---- ENTRIES SUPPLIED

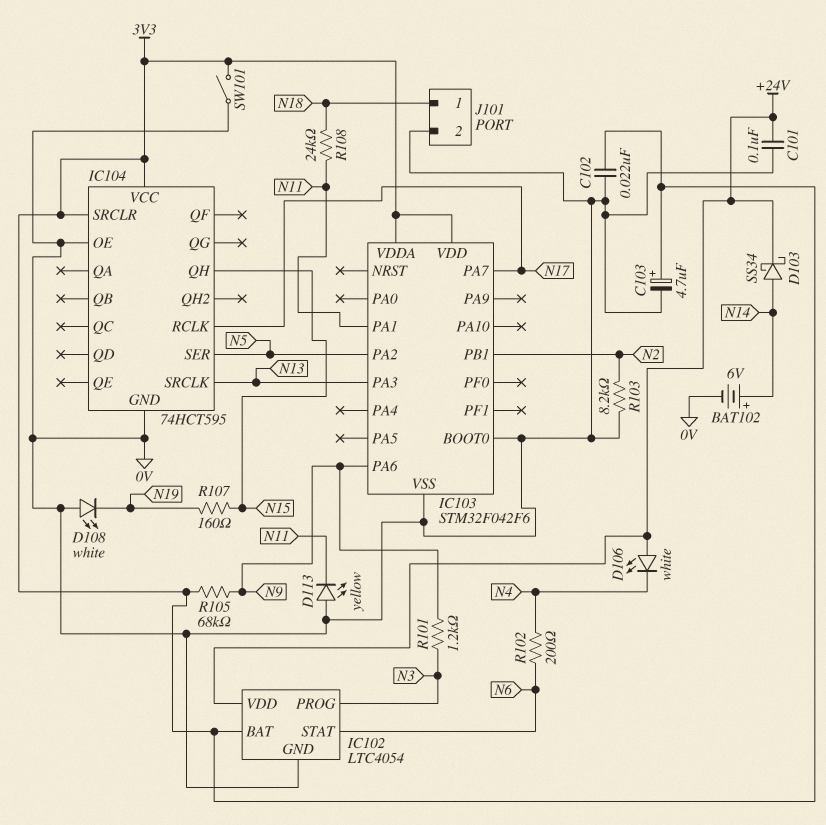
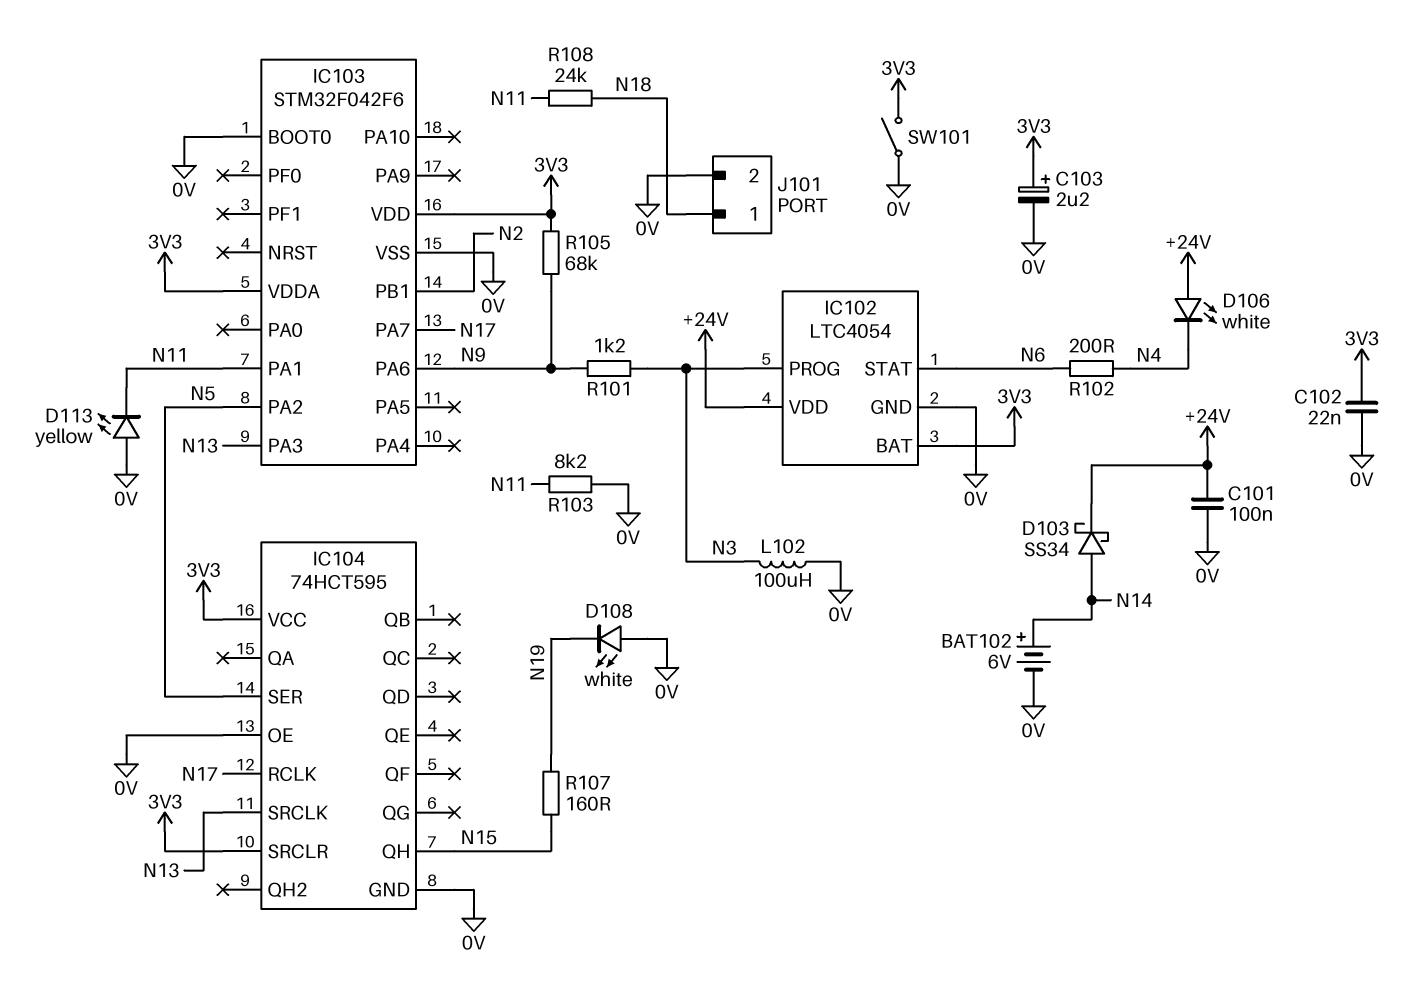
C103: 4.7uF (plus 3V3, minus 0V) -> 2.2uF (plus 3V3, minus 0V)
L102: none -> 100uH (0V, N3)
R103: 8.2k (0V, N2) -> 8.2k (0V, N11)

--------
---- ENTRIES SUPPLIED

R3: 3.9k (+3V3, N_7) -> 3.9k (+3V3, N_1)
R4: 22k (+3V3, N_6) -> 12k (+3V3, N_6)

--------

**INSTRUCTIONS TO FOLLOW**
Please write out, exactly as they appear above, only the lines in the stretch from the line with "C103: 4.7uF (plus" through the line with "R103: 8.2k (0V, N2) -> 8.2k (0V, N11)".

**EXERCISE SOLUTION**
C103: 4.7uF (plus 3V3, minus 0V) -> 2.2uF (plus 3V3, minus 0V)
L102: none -> 100uH (0V, N3)
R103: 8.2k (0V, N2) -> 8.2k (0V, N11)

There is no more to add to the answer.